**PROBLEM DESCRIPTION:** Copy out the data word for word, without any of its pictures.

**DATA BLOCK:**

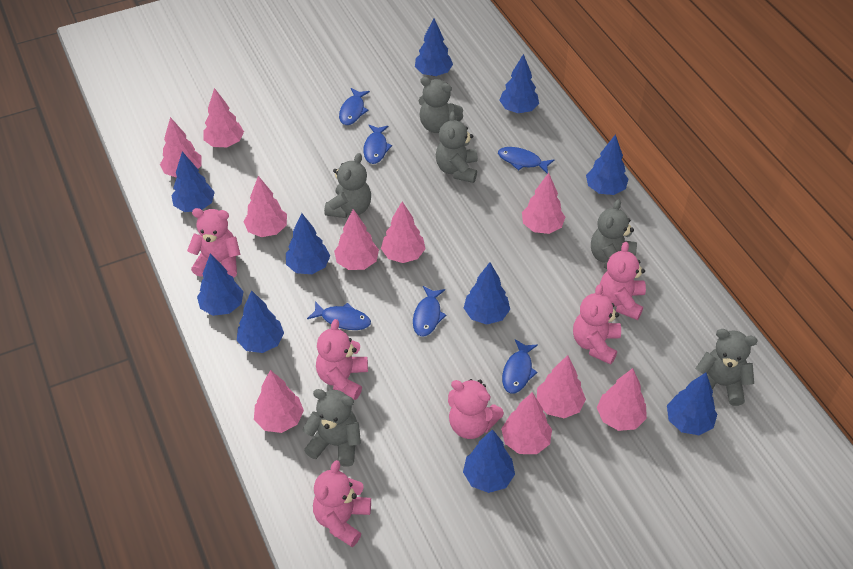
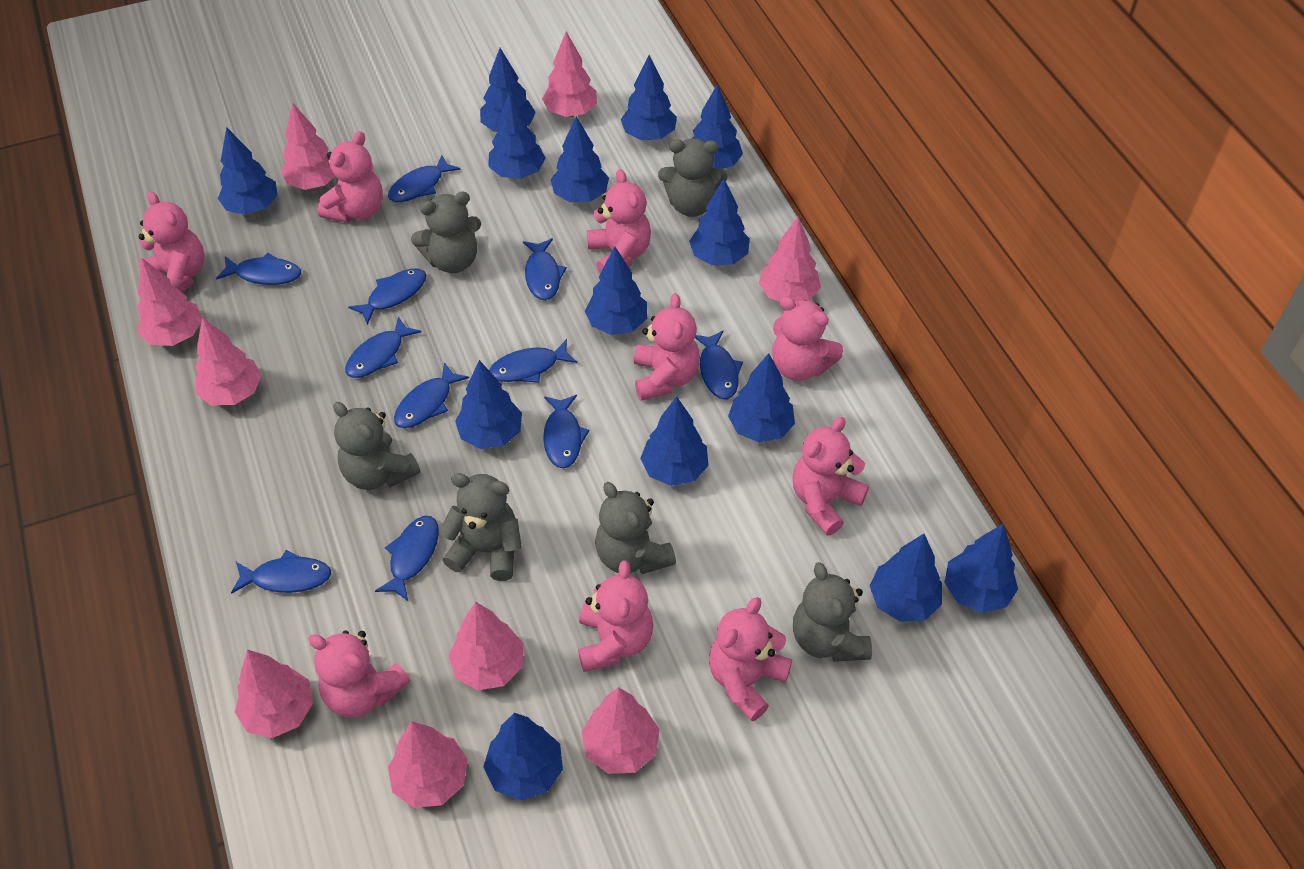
blue fish: 6 -> 11
blue tree: 10 -> 14
pink teddy bear: 6 -> 9
pink tree: 10 -> 9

**ANSWER FOR THE TASK:**
blue fish: 6 -> 11
blue tree: 10 -> 14
pink teddy bear: 6 -> 9
pink tree: 10 -> 9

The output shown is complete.